### To do
From the entries that follow, copy each line containing the word "moved".

### Extracted information
##########

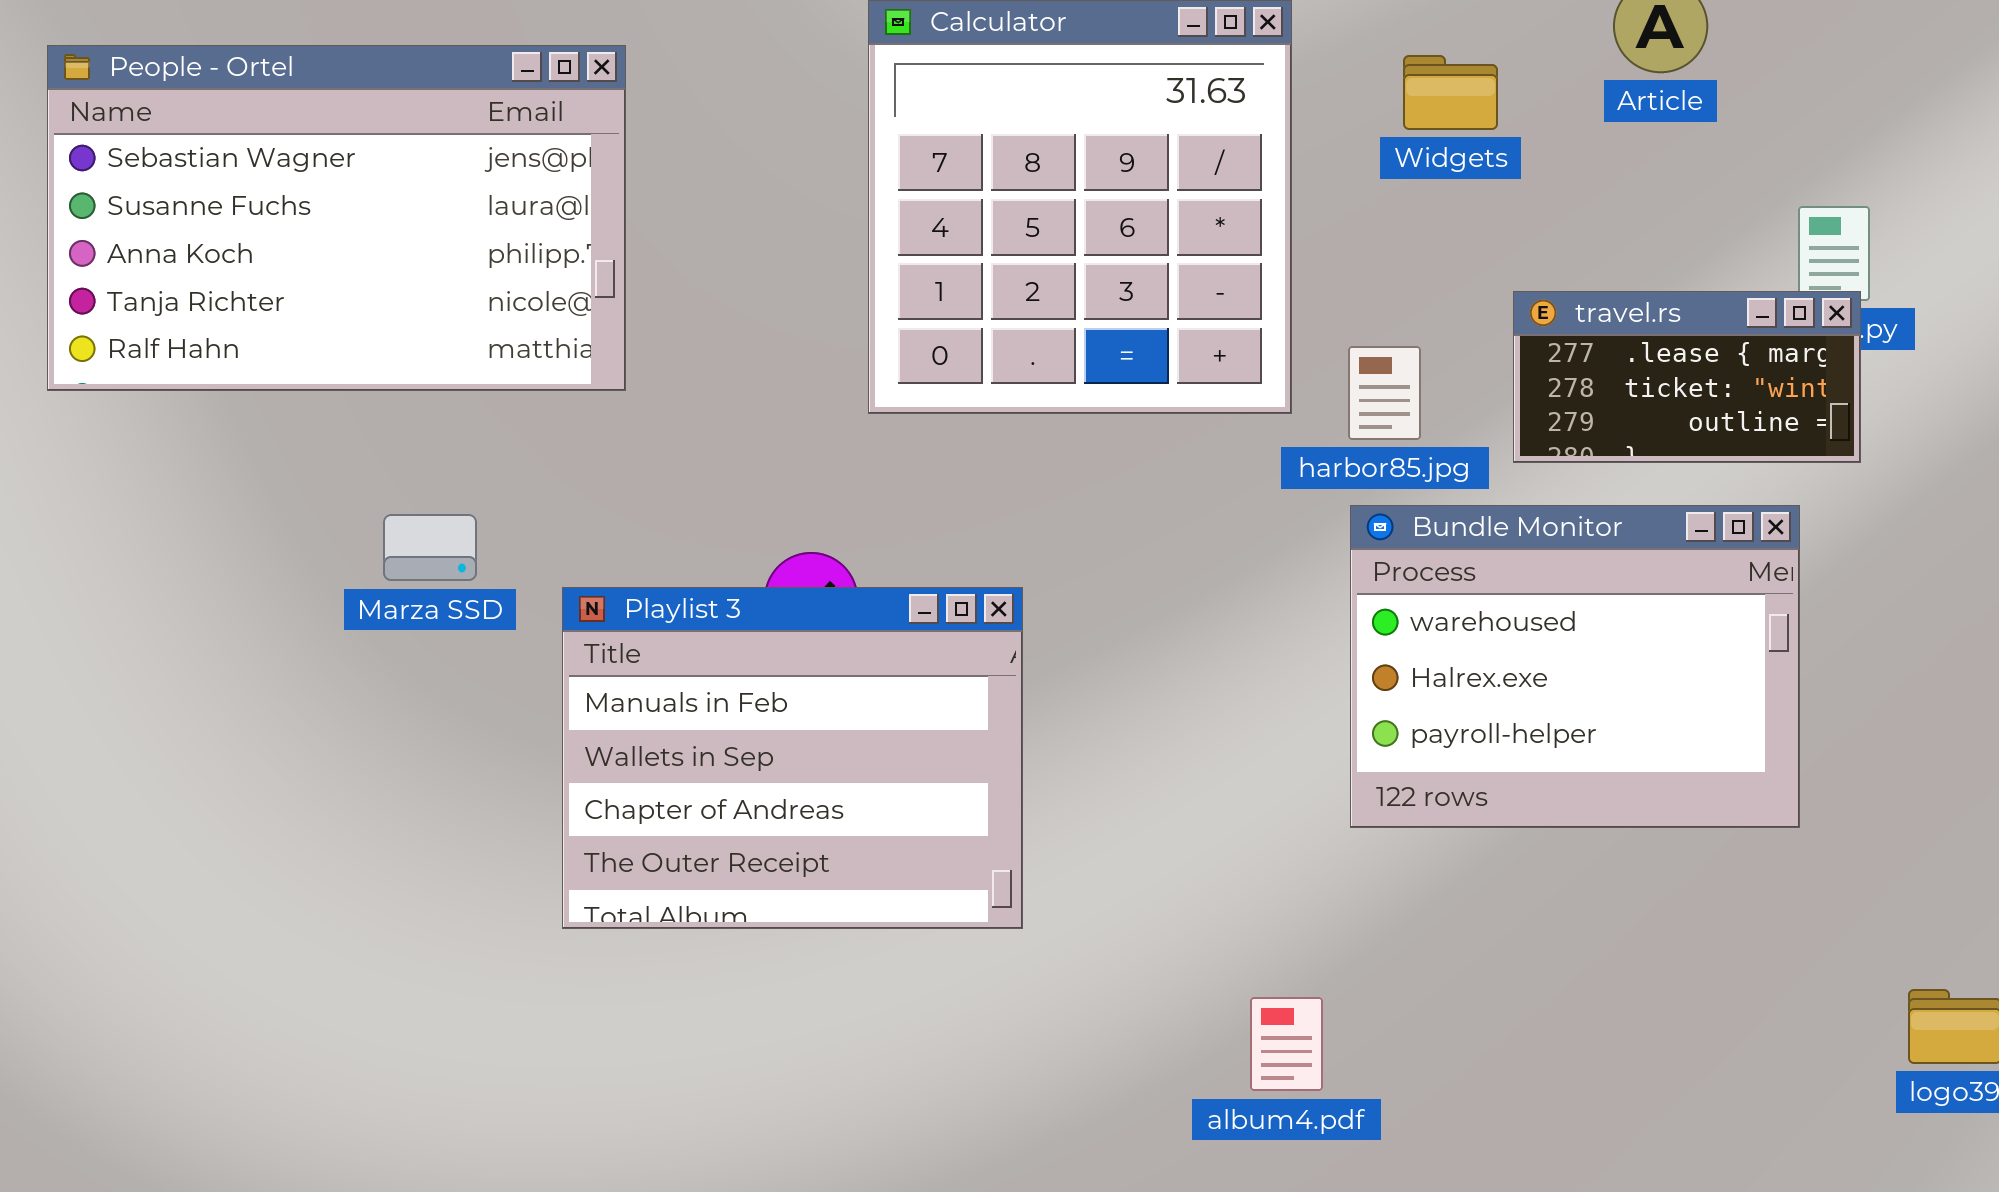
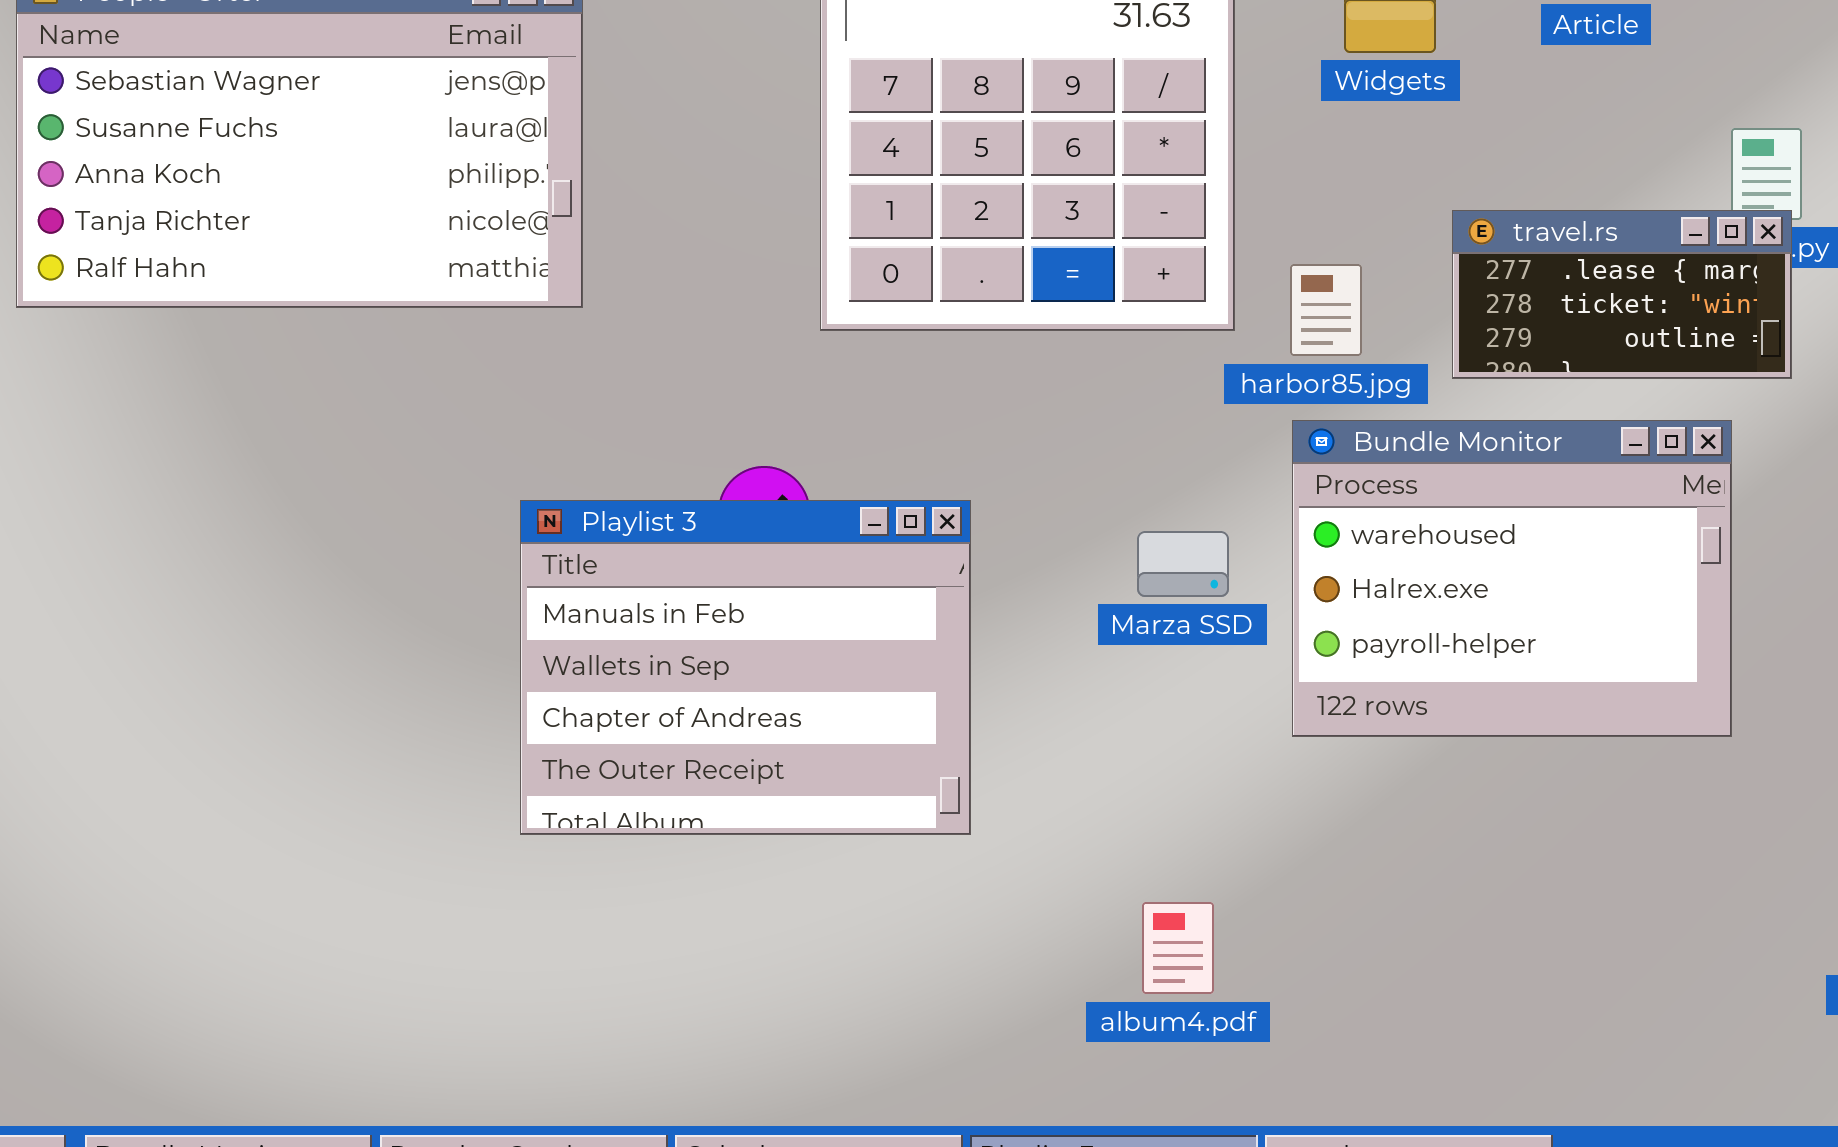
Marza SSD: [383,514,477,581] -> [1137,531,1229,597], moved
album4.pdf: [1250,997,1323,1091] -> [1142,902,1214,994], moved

##########

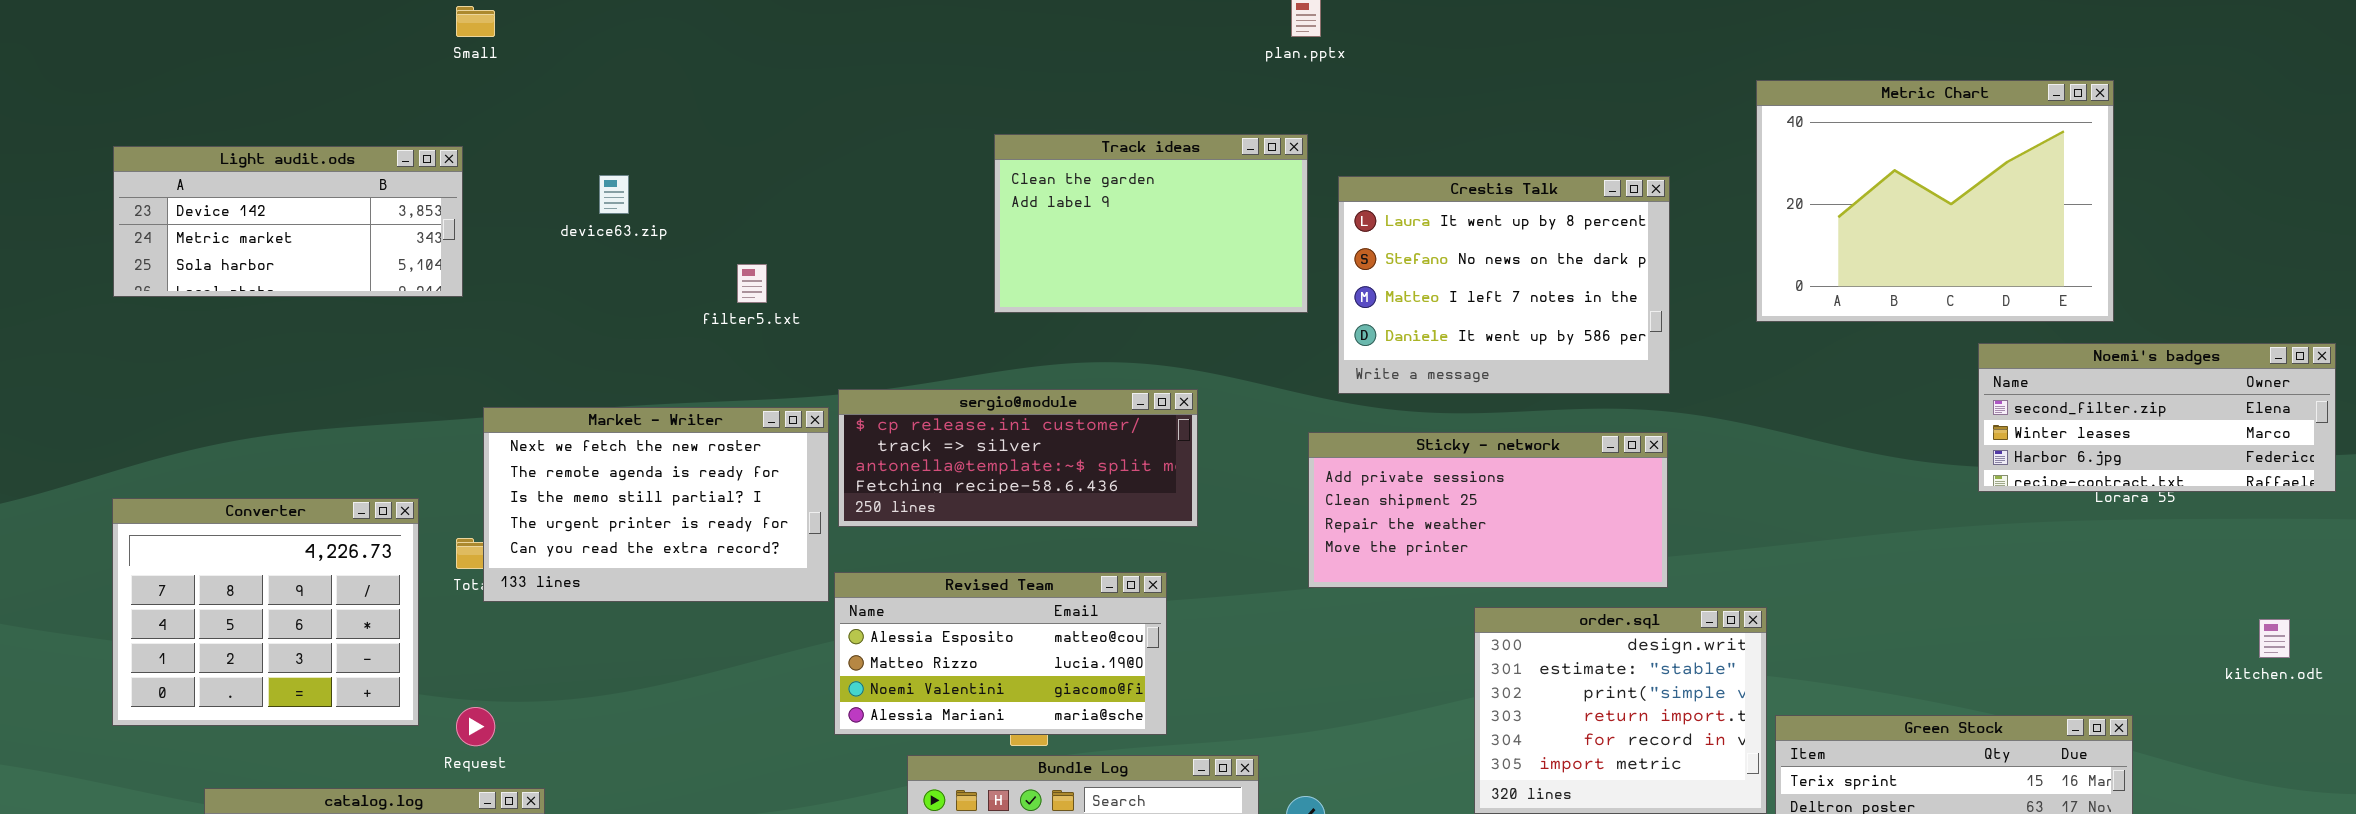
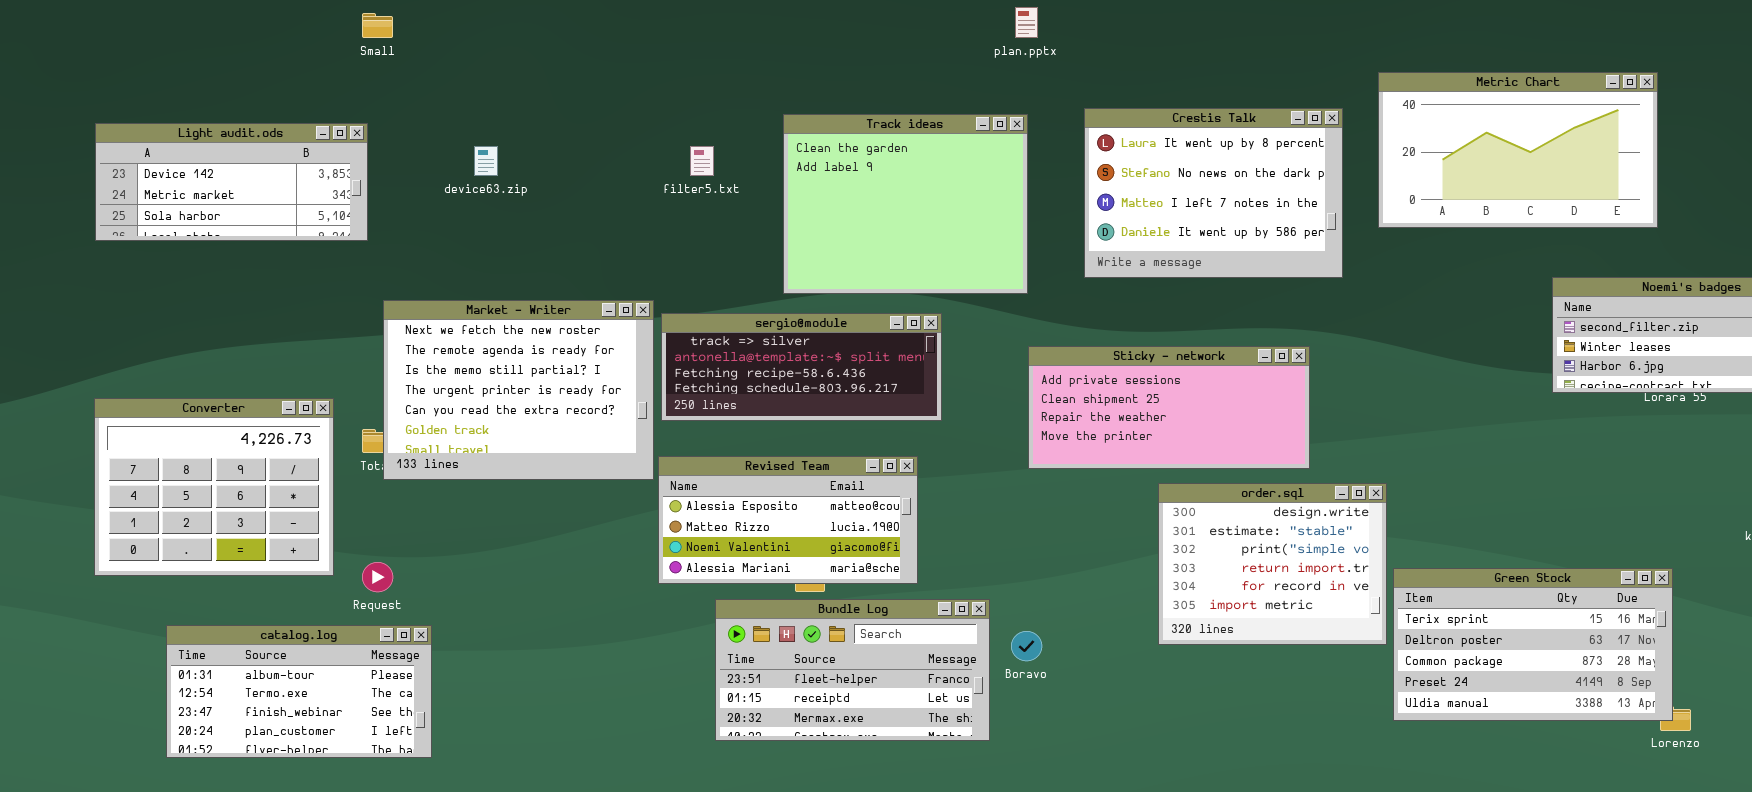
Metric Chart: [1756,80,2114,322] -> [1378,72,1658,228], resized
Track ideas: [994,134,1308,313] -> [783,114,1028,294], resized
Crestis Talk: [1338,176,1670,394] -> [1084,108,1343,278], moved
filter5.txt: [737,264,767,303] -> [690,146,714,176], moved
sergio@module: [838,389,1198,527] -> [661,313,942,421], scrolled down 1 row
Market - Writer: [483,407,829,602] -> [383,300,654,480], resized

##########

### Your response
Marza SSD: [383,514,477,581] -> [1137,531,1229,597], moved
album4.pdf: [1250,997,1323,1091] -> [1142,902,1214,994], moved
Crestis Talk: [1338,176,1670,394] -> [1084,108,1343,278], moved
filter5.txt: [737,264,767,303] -> [690,146,714,176], moved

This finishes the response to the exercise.